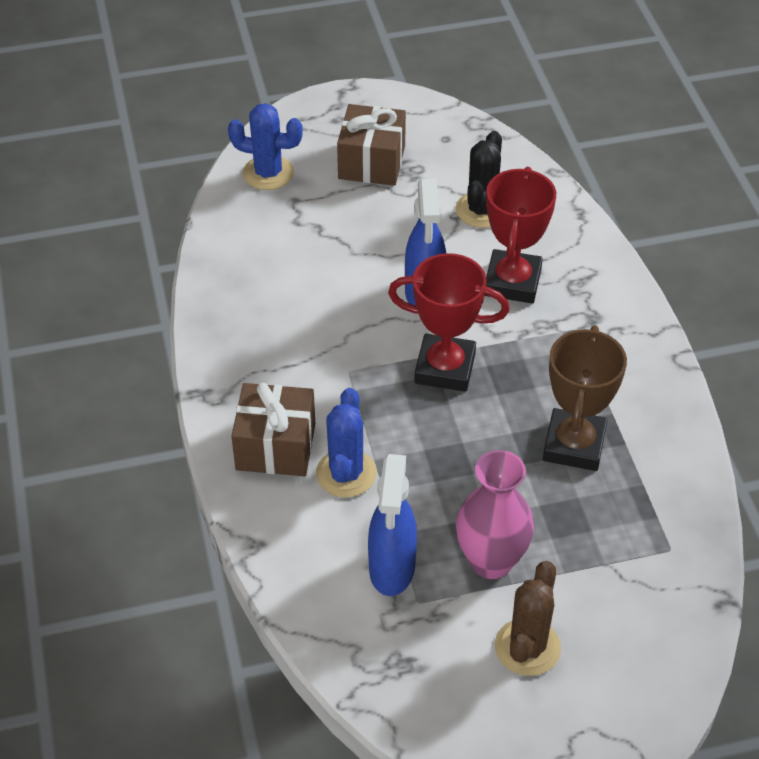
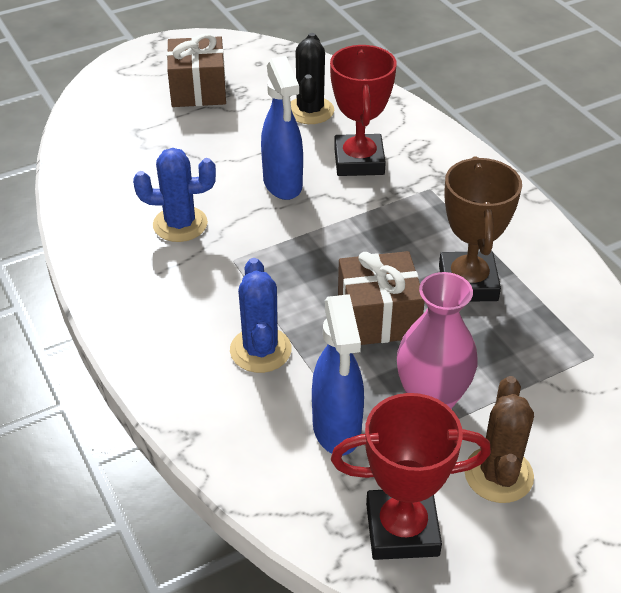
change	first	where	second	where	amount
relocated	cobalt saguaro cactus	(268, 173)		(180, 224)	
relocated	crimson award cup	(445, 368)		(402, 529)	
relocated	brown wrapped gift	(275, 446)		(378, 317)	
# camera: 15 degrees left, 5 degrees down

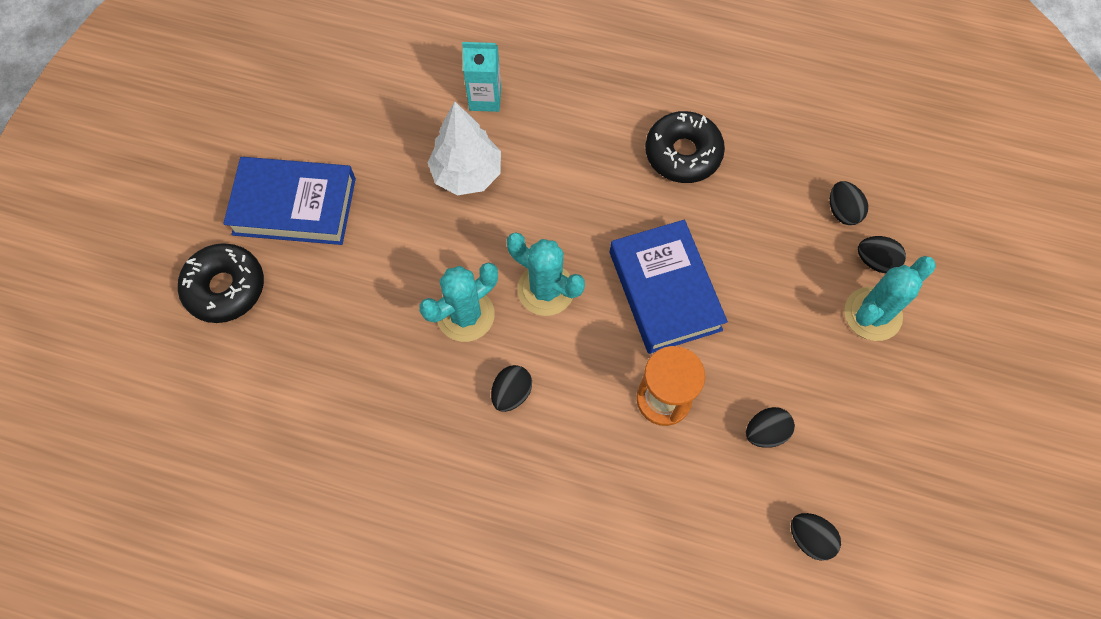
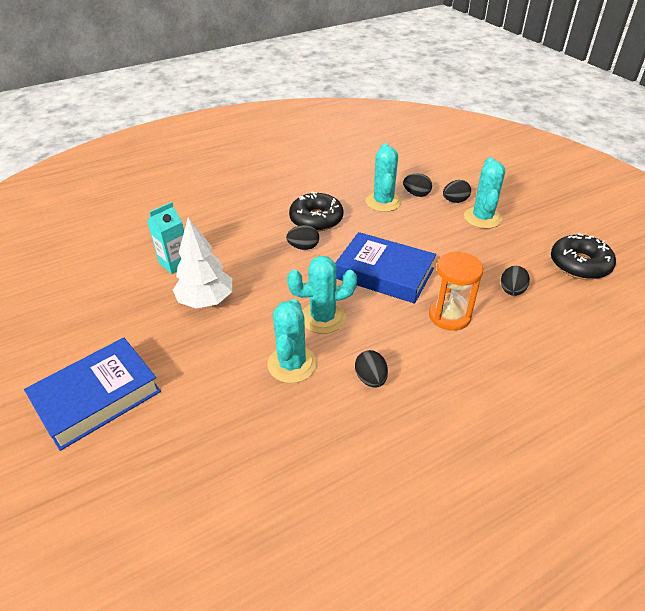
change	first	where	second	where	amount
relocated	jet-black toy egg	(810, 538)		(303, 247)	
appeared			teal saguaro cactus	(383, 202)	
relocated	jet-black glazed donut	(225, 288)		(579, 264)	
# camera: 45 degrees left, 25 degrees down

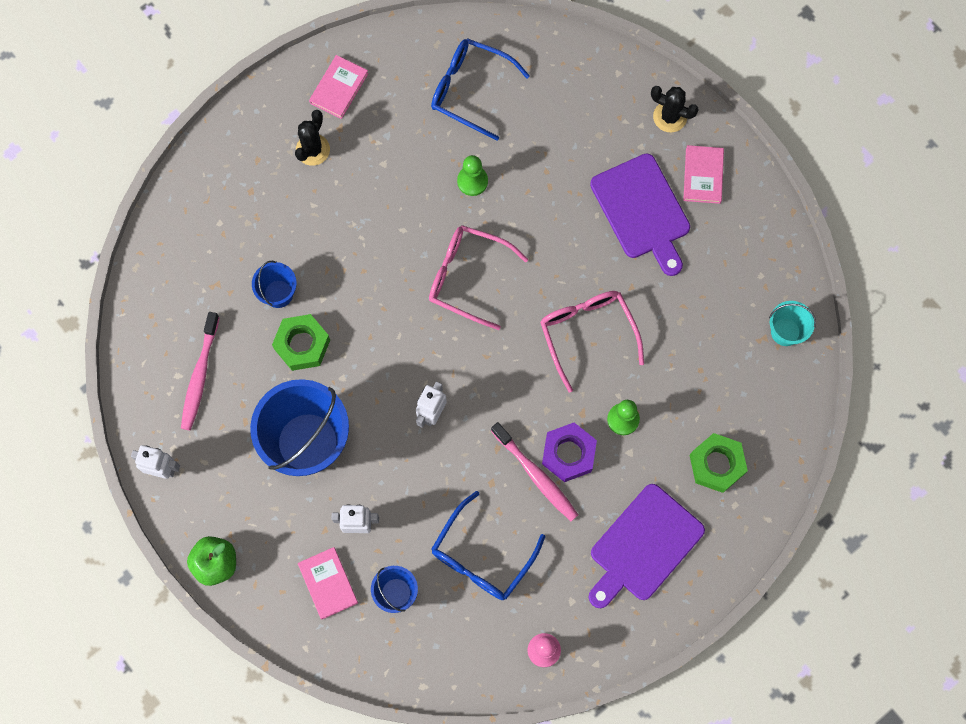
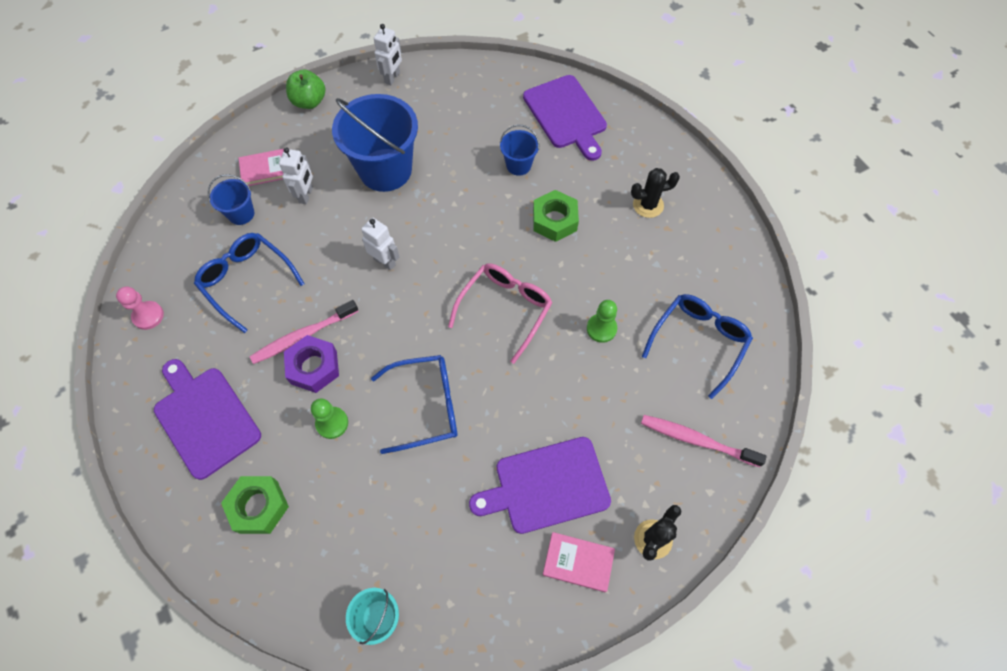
change	first	where	second	where	amount
colour	pink glasses	(587, 333)	cobalt glasses	(426, 406)	
appeared			royal purple cutting board	(566, 115)	
relocated	emerald nut	(302, 345)		(554, 220)	
spun	jet-black saguaro cactus	(313, 150)		(648, 205)	45 degrees counterclockwise
relocated	pink tooth brush	(200, 376)		(696, 440)	
missing	pink hardback	(339, 88)			
# camera: 100 degrees right, 10 degrees down

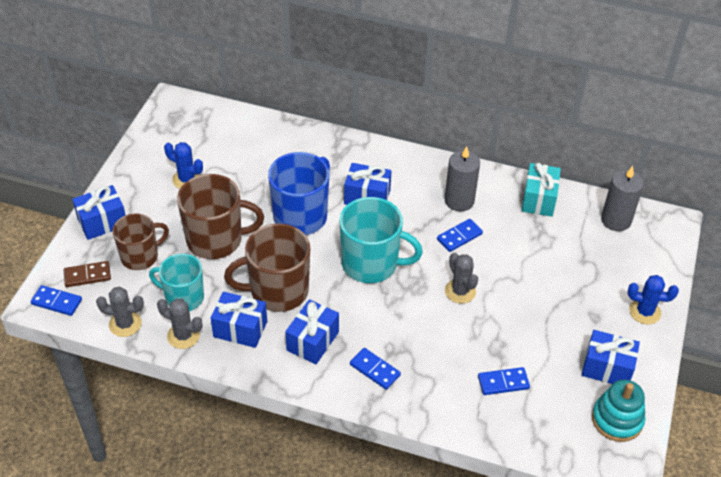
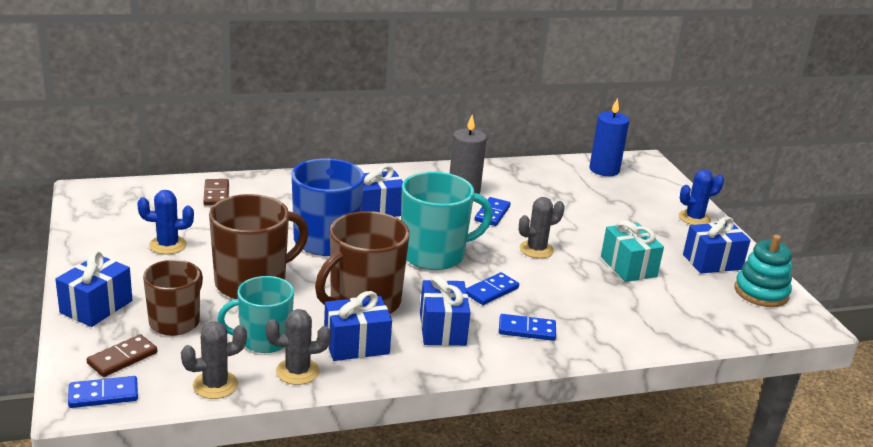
change	first	where	second	where	amount
appeared			brown domino piece	(216, 194)	
relocated	cobalt domino piece	(503, 382)		(491, 291)	
spun	gray saguaro cactus	(460, 291)		(536, 249)	60 degrees counterclockwise
colour	gray wax candle	(616, 220)	cobalt wax candle	(604, 170)	
relocated	teal wrapped gift	(539, 199)		(628, 267)	
# camera: 35 degrees left, 20 degrees down

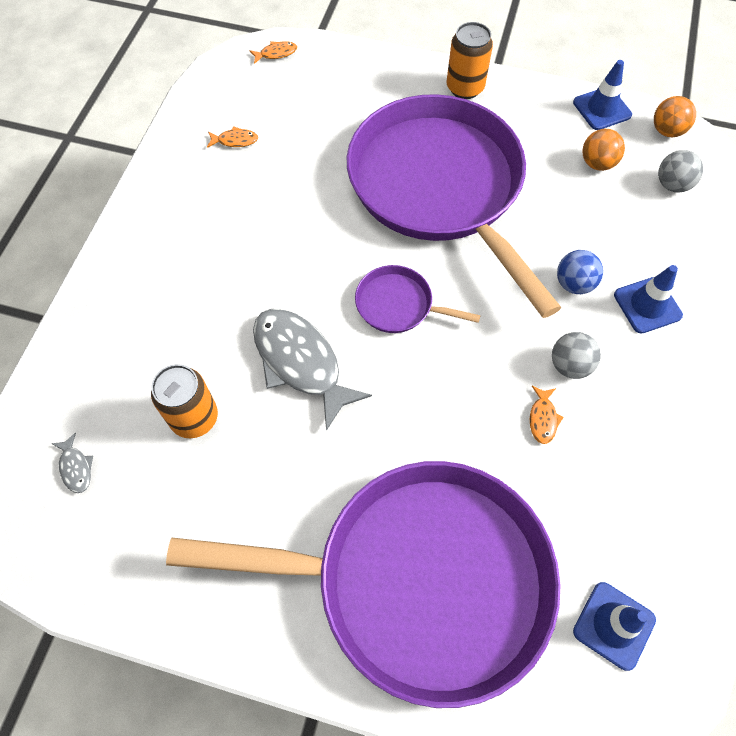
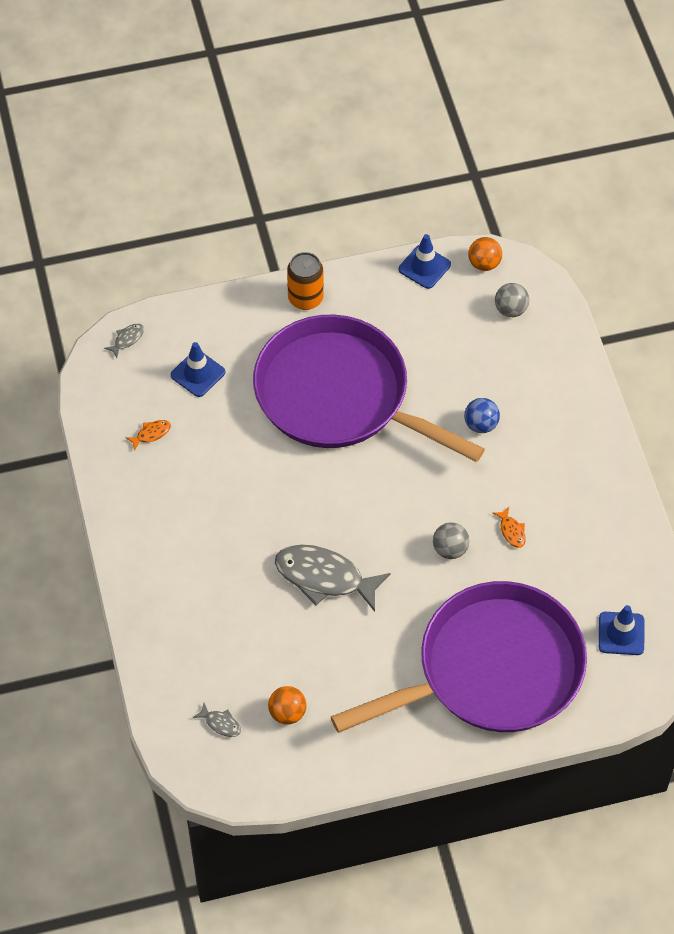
change	first	where	second	where	amount
colour	orange fish figure	(276, 53)	gray fish figure	(127, 339)	
relocated	cobalt road cone	(647, 305)		(198, 373)	
relocated	orange sphere	(597, 163)		(287, 713)	
relocated	gray sphere	(569, 365)		(450, 549)	
missing	orange soda can	(194, 418)			
missing	royal purple pan	(398, 305)			
# camera: 30 degrees left, 5 degrees down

*About this exercise:* Every line in the records above that contains the word "appeared" is to be copied out.

*Written answer:*
appeared			teal saguaro cactus	(383, 202)	
appeared			royal purple cutting board	(566, 115)	
appeared			brown domino piece	(216, 194)	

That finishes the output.